Task item.
Everything in the listing below except the pictures should be reproduced exactly.

──────── Dataset ────────

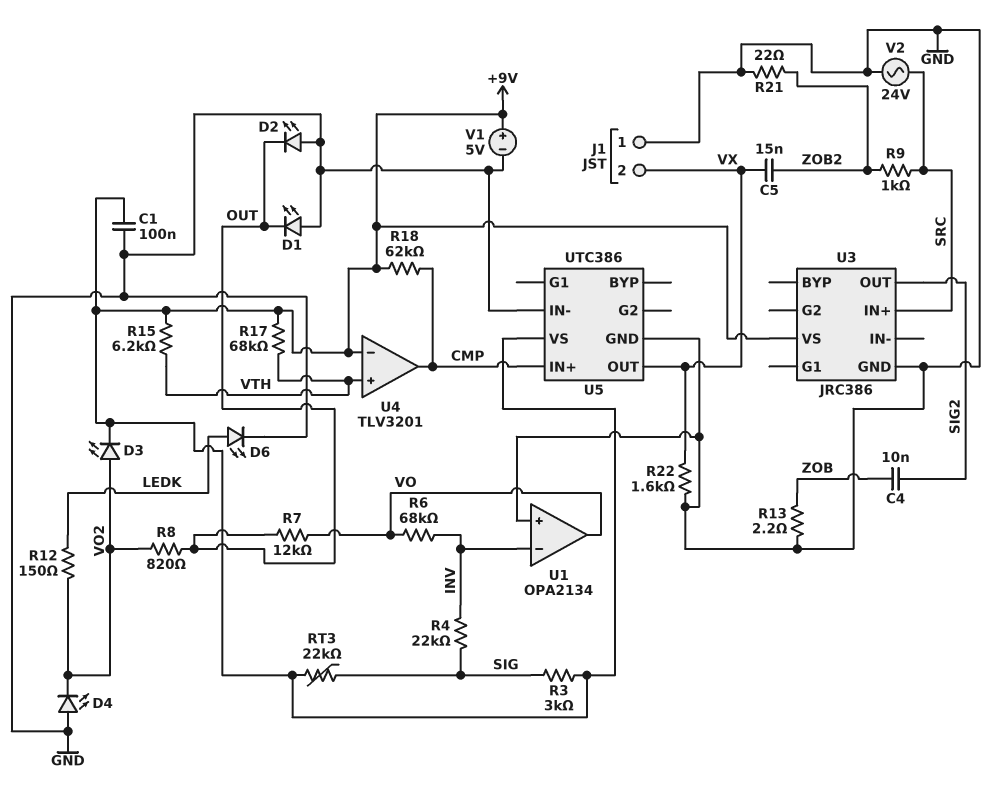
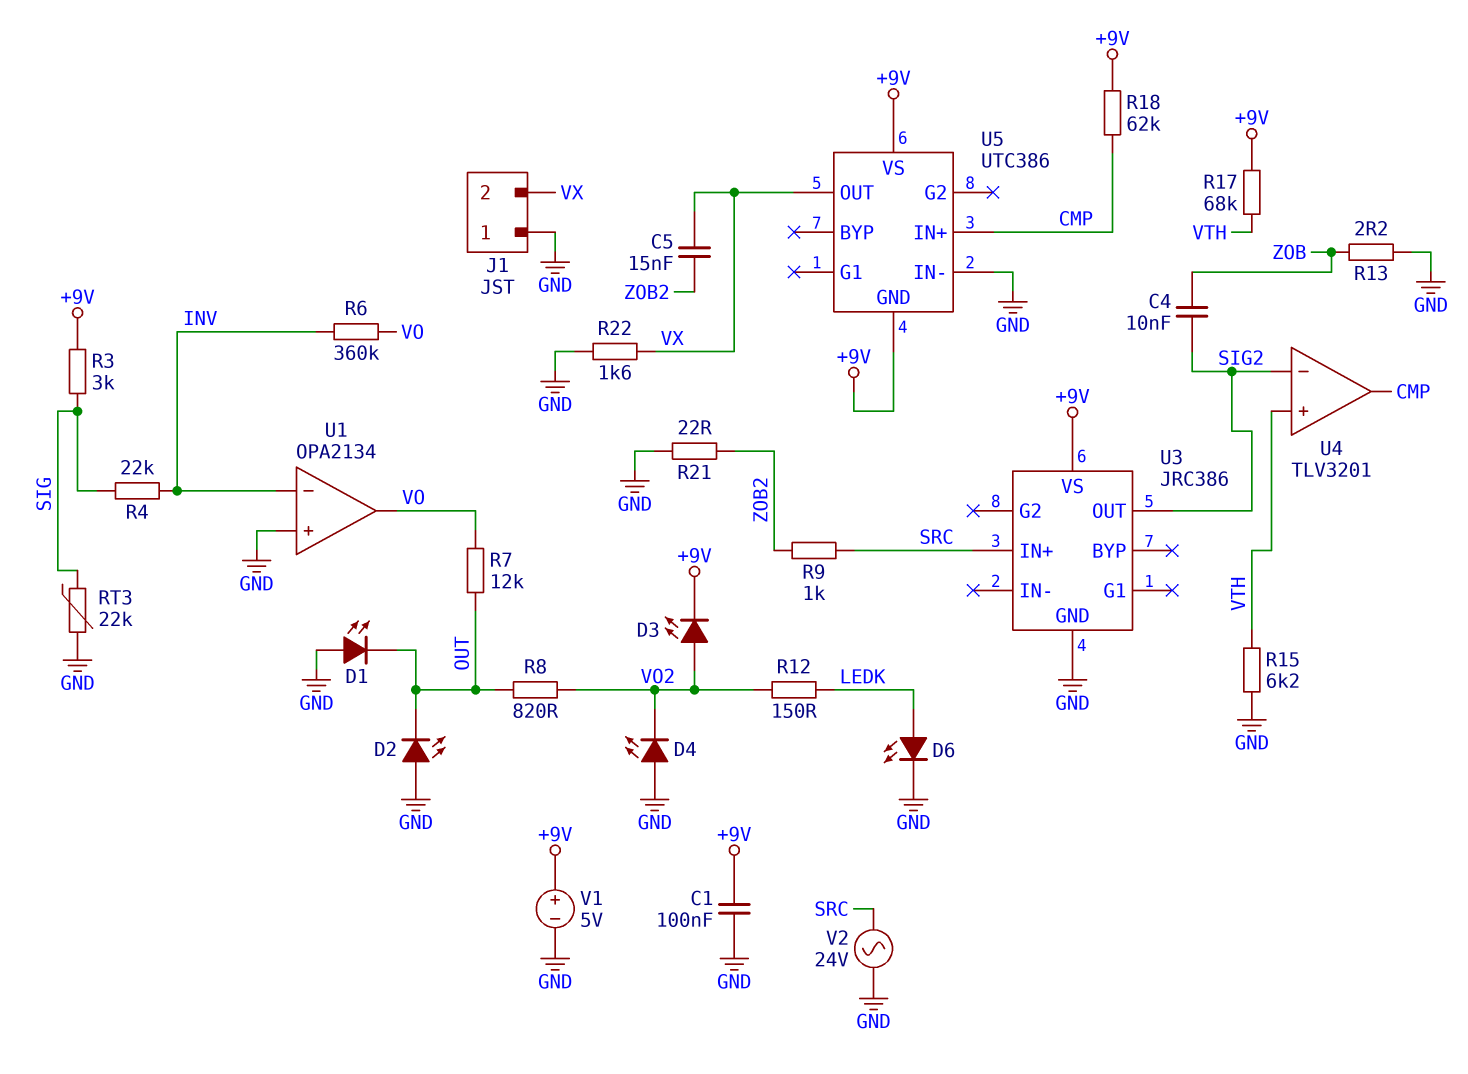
R6: 68k (INV, VO) -> 360k (INV, VO)
R15: 6.2k (+9V, VTH) -> 6.2k (GND, VTH)
RT3: 22k (+9V, SIG) -> 22k (GND, SIG)
U4 pin in-: +9V -> SIG2
U5 pin GND: GND -> +9V

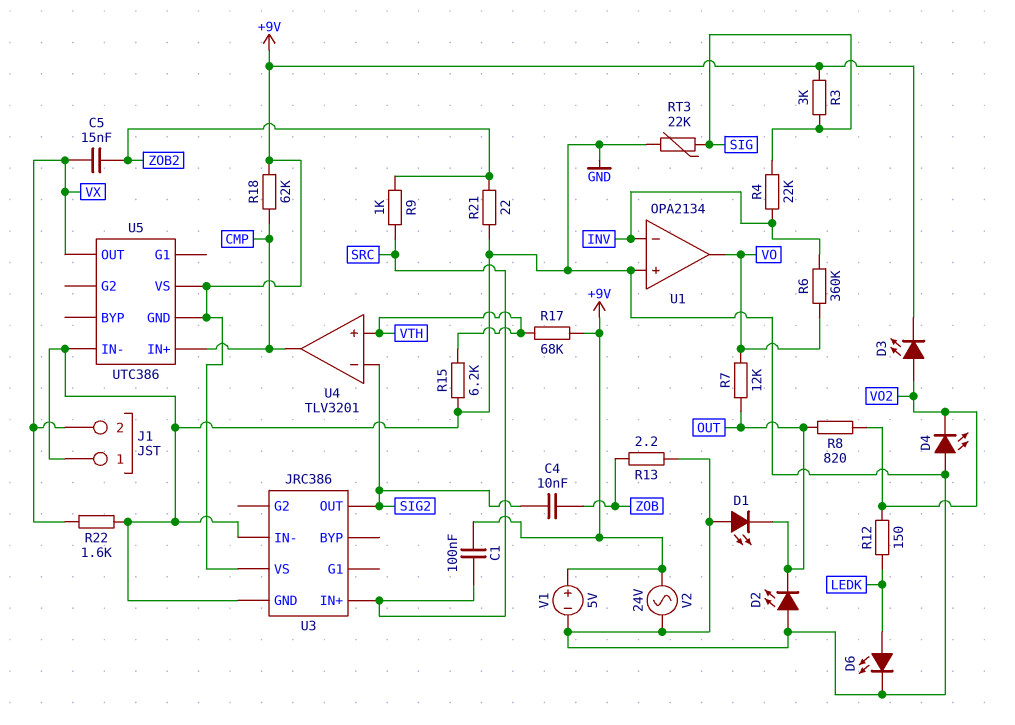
C1: 100nF (+9V, GND) -> 100nF (+9V, SRC)
U3 pin IN-: none -> GND
V2: AC 24V (GND, SRC) -> AC 24V (+9V, GND)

────────

Answer to the exercise.
R6: 68k (INV, VO) -> 360k (INV, VO)
R15: 6.2k (+9V, VTH) -> 6.2k (GND, VTH)
RT3: 22k (+9V, SIG) -> 22k (GND, SIG)
U4 pin in-: +9V -> SIG2
U5 pin GND: GND -> +9V

C1: 100nF (+9V, GND) -> 100nF (+9V, SRC)
U3 pin IN-: none -> GND
V2: AC 24V (GND, SRC) -> AC 24V (+9V, GND)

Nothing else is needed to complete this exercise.